» **Work instruction**
May I have the lines from the one containing "(714, 422) = (350, 481): orange" to the end of the entries, returned exactly and with nothing else?

<<<<

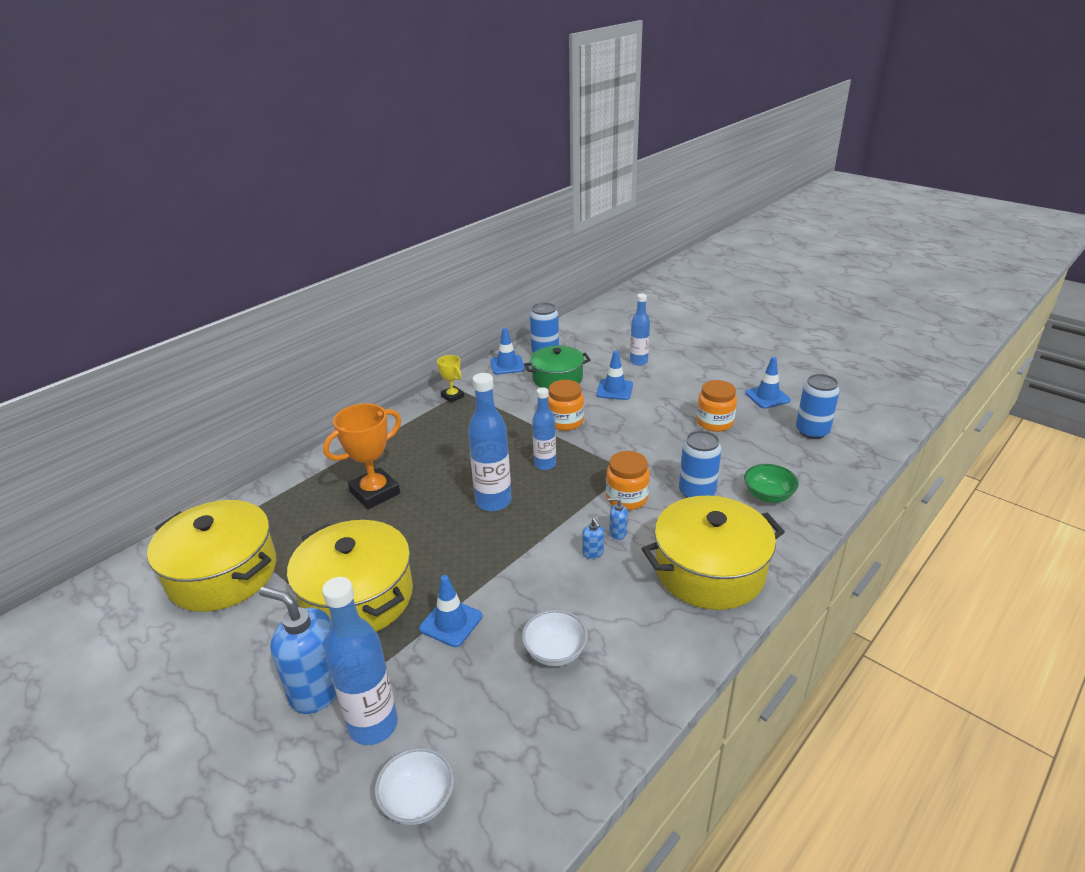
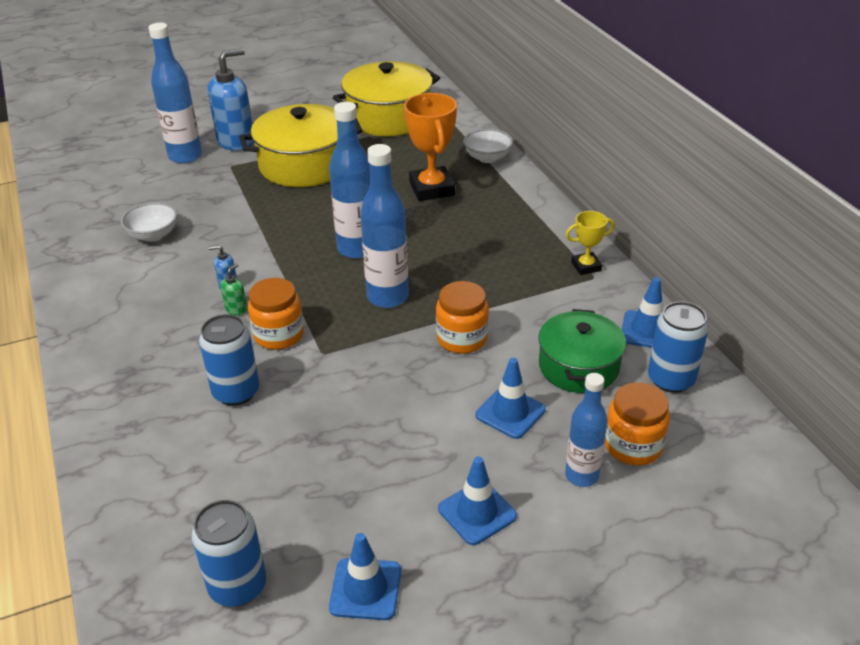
camera: 115 degrees right, 5 degrees up
(418, 800) = (118, 163): white bowl -> white bowl (487, 158)
(451, 622) = (234, 198): blue traffic cone -> blue traffic cone (477, 512)
(545, 464) = (387, 297): blue bottle -> blue bottle, size x1.55
(617, 533) = (236, 309): blue soap dispenser -> green soap dispenser
(709, 570) = (129, 347): yellow pot -> none
(714, 422) = (350, 481): orange jar -> orange jar (633, 445)
(768, 495) = (171, 450): green bowl -> none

>>>>

» **Written reply**
(714, 422) = (350, 481): orange jar -> orange jar (633, 445)
(768, 495) = (171, 450): green bowl -> none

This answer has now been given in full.